Reproduce every line of the material below, but drop the pictures.
************
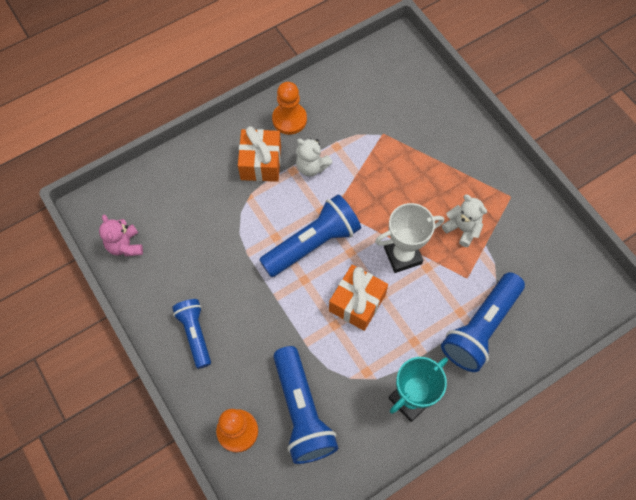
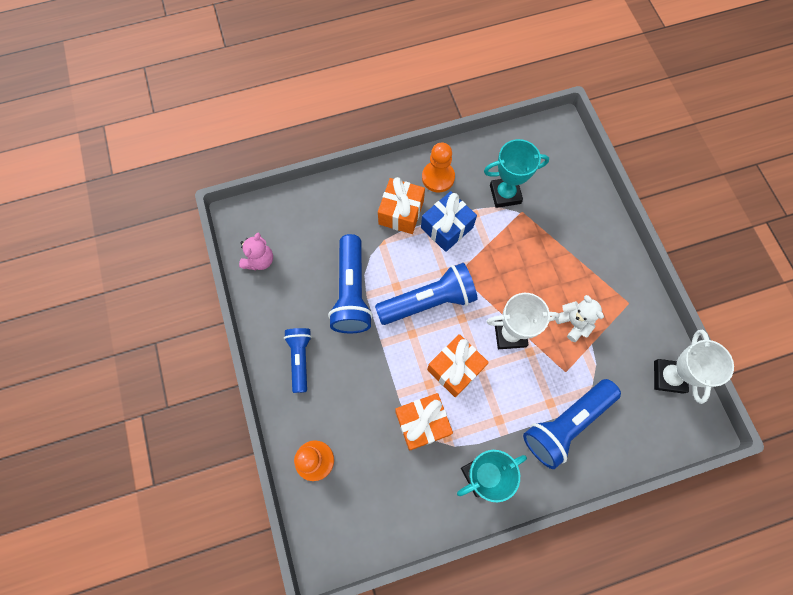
camera: 15 degrees right, 5 degrees up
(125, 246) = (260, 260): pink teddy bear -> pink teddy bear turned 150 degrees counterclockwise
(302, 411) = (378, 458): blue flashlight -> blue flashlight (352, 292)
(311, 167) = (447, 227): white teddy bear -> blue gift
(338, 365) = (422, 423): none -> orange gift
(361, 120) = (505, 194): none -> turquoise trophy
(567, 257) = (668, 377): none -> white trophy

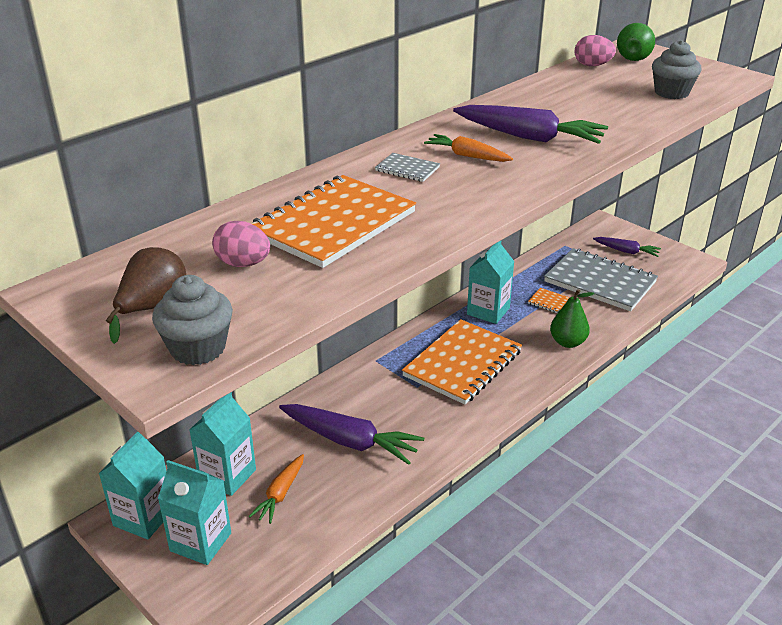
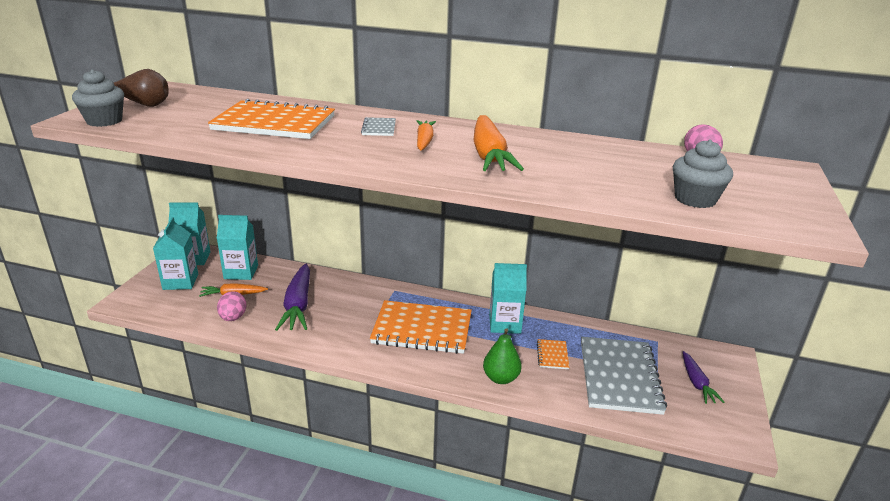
camera: 60 degrees right, 5 degrees down
(243, 264) = (206, 113): pink egg -> pink egg (233, 318)
(529, 137) = (489, 155): purple carrot -> orange carrot
(634, 57) = (761, 172): green pear -> none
************
- _Result of the task_
camera: 15 degrees right, 5 degrees up
(125, 246) = (260, 260): pink teddy bear -> pink teddy bear turned 150 degrees counterclockwise
(302, 411) = (378, 458): blue flashlight -> blue flashlight (352, 292)
(311, 167) = (447, 227): white teddy bear -> blue gift
(338, 365) = (422, 423): none -> orange gift
(361, 120) = (505, 194): none -> turquoise trophy
(567, 257) = (668, 377): none -> white trophy

camera: 60 degrees right, 5 degrees down
(243, 264) = (206, 113): pink egg -> pink egg (233, 318)
(529, 137) = (489, 155): purple carrot -> orange carrot
(634, 57) = (761, 172): green pear -> none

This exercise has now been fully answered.